Problem to solve:
Of all the lines below, output only those starting at the one with "camera: 40 degrees left, 5 degrees down" and ending at the one with "none -> white pawn [437,350,487,387]", both ends included, exactly as written.
##### Extracted entries #####
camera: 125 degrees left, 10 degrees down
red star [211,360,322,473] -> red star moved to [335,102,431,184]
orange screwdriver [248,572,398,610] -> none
#####
##### Extracted entries #####
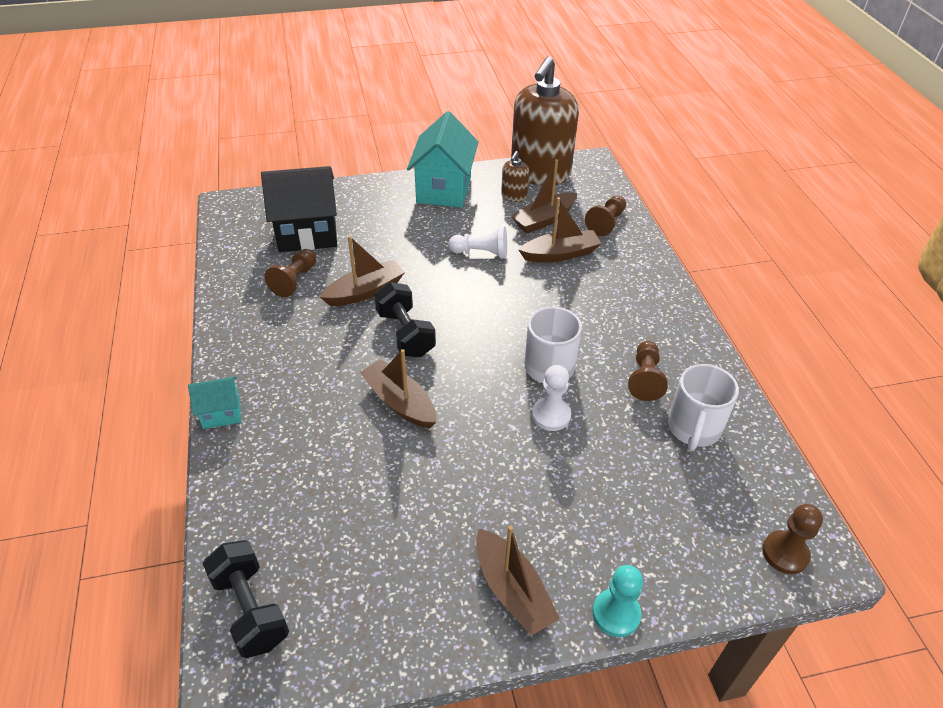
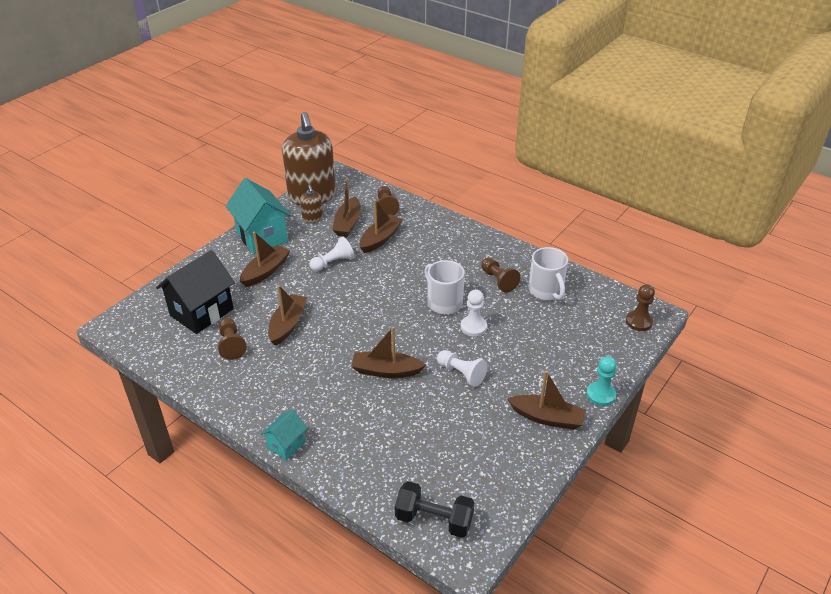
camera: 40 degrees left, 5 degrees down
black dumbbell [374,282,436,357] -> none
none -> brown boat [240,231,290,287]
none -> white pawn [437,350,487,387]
#####
Answer to the exercise:
camera: 40 degrees left, 5 degrees down
black dumbbell [374,282,436,357] -> none
none -> brown boat [240,231,290,287]
none -> white pawn [437,350,487,387]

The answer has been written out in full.